**Given records**
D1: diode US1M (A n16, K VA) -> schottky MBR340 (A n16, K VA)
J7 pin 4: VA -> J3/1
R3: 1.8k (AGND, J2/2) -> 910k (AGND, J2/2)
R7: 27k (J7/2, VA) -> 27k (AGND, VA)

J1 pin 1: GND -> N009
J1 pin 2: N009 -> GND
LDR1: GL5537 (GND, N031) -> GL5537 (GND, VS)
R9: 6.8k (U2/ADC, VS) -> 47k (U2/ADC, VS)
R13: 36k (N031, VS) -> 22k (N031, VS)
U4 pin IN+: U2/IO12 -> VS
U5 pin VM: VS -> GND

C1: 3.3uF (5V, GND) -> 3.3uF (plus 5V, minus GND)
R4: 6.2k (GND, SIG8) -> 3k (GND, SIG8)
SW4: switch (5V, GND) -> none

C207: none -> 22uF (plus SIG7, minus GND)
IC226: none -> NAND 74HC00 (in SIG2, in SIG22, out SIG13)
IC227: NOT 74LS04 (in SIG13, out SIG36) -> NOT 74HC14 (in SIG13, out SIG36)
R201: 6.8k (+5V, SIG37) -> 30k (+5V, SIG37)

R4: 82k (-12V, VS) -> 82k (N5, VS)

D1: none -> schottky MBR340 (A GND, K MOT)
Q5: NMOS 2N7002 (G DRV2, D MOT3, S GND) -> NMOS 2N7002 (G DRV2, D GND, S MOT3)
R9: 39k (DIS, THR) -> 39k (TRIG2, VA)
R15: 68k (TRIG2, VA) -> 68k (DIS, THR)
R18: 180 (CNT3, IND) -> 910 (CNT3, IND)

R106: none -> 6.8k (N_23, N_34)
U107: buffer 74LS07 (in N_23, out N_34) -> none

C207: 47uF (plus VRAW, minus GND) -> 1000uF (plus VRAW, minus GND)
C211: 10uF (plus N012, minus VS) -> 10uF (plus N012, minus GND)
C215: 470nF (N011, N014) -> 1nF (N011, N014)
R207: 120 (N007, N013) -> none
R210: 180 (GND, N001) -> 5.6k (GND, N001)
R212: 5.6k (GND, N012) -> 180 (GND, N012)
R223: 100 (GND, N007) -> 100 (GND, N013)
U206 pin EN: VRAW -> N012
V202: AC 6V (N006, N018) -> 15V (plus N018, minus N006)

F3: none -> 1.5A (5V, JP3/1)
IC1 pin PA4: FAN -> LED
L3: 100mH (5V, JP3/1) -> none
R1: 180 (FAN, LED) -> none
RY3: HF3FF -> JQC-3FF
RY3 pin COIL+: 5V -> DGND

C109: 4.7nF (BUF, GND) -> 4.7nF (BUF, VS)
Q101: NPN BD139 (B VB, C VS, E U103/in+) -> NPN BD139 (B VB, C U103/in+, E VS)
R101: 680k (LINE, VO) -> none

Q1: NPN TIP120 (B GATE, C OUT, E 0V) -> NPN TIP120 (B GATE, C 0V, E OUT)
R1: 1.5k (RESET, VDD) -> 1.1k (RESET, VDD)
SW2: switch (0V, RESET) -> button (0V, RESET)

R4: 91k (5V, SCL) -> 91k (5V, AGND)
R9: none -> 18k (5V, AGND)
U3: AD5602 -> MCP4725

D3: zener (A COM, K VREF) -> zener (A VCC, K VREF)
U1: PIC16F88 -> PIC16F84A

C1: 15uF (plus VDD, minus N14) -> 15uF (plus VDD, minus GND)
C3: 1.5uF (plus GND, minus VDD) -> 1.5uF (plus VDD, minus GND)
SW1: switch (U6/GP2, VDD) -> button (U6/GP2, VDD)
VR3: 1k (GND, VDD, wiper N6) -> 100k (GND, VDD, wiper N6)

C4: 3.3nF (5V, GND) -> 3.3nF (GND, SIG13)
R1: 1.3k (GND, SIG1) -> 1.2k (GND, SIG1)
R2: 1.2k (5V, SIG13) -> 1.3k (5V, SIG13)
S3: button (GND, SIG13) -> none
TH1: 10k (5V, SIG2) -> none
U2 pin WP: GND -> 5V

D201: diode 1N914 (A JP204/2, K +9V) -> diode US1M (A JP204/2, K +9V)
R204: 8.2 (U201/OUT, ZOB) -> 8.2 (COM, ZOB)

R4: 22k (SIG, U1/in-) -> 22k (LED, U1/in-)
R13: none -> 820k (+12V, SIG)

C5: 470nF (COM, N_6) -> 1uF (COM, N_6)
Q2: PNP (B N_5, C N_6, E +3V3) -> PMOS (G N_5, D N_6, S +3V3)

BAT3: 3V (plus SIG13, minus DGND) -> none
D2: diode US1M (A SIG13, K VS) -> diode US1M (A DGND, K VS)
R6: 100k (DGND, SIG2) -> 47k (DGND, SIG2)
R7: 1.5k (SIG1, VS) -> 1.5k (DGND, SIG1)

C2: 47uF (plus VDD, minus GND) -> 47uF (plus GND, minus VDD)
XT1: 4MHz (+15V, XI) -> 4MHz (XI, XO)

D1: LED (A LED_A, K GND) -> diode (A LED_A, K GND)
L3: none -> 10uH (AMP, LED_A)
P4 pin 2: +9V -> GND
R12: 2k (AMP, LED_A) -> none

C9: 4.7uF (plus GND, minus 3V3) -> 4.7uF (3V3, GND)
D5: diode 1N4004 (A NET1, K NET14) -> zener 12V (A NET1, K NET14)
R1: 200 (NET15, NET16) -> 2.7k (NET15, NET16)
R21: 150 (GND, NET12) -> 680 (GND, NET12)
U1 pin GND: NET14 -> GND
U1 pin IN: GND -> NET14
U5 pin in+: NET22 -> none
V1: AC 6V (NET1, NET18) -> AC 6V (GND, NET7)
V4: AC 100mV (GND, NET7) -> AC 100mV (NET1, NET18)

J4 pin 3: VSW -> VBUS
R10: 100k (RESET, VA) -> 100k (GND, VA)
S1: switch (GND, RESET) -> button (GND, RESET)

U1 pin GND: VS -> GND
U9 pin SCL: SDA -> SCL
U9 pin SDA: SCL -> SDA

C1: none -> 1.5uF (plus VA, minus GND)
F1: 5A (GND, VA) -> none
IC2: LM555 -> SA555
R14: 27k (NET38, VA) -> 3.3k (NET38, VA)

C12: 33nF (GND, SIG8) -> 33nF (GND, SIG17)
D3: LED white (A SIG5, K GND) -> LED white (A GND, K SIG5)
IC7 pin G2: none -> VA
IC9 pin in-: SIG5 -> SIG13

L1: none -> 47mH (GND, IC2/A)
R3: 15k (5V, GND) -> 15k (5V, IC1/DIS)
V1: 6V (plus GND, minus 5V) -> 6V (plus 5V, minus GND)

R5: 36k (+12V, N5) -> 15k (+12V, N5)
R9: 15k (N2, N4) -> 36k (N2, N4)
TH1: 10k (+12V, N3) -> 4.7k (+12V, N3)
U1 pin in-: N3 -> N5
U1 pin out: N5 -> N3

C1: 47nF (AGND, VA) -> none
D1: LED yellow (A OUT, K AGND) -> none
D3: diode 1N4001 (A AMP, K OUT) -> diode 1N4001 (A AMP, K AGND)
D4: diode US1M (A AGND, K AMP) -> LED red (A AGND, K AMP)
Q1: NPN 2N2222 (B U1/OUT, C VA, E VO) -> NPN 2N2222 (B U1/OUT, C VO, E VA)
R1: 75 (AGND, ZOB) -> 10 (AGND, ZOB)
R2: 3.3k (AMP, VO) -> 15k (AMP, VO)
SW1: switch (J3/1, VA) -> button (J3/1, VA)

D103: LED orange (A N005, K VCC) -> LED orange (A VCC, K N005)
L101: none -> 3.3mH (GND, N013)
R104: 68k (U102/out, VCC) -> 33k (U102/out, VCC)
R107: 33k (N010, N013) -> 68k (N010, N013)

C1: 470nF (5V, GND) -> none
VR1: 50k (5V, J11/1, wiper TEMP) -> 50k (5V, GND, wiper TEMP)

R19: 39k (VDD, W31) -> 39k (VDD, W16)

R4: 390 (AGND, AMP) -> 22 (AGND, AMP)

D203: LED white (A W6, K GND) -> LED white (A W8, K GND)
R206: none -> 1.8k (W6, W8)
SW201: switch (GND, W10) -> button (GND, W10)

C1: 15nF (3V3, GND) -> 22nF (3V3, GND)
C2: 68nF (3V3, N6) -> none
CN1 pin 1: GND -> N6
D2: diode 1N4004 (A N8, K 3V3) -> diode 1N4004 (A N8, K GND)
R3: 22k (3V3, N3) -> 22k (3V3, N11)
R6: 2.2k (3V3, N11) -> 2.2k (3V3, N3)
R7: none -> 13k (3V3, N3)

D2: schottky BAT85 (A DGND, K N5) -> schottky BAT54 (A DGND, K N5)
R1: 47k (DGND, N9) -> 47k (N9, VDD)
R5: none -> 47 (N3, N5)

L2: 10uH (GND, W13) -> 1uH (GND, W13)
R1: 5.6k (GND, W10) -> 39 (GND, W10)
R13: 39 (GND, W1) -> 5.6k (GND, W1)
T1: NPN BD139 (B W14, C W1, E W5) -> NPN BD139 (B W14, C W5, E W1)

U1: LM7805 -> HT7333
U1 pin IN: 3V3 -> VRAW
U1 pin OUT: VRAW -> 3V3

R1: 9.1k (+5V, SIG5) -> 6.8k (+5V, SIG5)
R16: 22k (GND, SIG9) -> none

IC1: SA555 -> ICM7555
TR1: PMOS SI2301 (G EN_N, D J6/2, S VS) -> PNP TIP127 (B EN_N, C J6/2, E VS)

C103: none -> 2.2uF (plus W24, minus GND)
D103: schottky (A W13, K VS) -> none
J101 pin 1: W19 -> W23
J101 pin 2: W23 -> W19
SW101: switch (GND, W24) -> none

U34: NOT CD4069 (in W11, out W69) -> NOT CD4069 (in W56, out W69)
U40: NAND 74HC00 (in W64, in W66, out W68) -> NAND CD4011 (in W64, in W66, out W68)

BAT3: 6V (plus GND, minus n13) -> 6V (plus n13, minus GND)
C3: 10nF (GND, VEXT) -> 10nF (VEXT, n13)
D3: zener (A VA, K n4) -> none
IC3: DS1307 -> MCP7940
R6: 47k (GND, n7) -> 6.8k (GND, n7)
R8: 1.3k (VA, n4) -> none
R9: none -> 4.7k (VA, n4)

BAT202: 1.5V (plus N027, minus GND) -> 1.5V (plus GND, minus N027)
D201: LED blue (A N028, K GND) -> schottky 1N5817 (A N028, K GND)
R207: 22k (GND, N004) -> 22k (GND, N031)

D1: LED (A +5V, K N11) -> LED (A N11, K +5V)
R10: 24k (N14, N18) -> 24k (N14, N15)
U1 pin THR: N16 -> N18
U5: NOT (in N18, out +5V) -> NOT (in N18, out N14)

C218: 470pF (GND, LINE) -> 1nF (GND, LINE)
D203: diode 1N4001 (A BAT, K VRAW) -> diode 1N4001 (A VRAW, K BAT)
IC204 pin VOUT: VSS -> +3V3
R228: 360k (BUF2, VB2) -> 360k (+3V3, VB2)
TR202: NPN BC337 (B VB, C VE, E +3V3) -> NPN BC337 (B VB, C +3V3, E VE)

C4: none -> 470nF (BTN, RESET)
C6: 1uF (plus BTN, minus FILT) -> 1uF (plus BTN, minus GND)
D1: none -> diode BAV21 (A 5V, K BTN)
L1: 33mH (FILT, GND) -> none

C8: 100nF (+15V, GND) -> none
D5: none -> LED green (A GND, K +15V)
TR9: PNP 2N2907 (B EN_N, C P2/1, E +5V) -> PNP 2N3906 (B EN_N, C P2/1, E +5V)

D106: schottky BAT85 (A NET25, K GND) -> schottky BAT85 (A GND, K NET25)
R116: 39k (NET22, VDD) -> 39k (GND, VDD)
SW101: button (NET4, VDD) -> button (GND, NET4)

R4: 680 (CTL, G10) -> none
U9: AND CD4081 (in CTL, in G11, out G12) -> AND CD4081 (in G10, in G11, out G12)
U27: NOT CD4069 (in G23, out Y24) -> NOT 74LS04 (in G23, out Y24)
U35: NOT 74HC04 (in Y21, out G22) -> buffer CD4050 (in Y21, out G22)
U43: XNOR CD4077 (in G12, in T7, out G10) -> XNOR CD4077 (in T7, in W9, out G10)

**To do**
Extract exactly and only the lines above from the line containing "LDR1: GL5537 (GND, N031) -> GL5537 (GND, VS)" through the line containing "C207: none -> 22uF (plus SIG7, minus GND)", both end lines included.

**Expected answer**
LDR1: GL5537 (GND, N031) -> GL5537 (GND, VS)
R9: 6.8k (U2/ADC, VS) -> 47k (U2/ADC, VS)
R13: 36k (N031, VS) -> 22k (N031, VS)
U4 pin IN+: U2/IO12 -> VS
U5 pin VM: VS -> GND

C1: 3.3uF (5V, GND) -> 3.3uF (plus 5V, minus GND)
R4: 6.2k (GND, SIG8) -> 3k (GND, SIG8)
SW4: switch (5V, GND) -> none

C207: none -> 22uF (plus SIG7, minus GND)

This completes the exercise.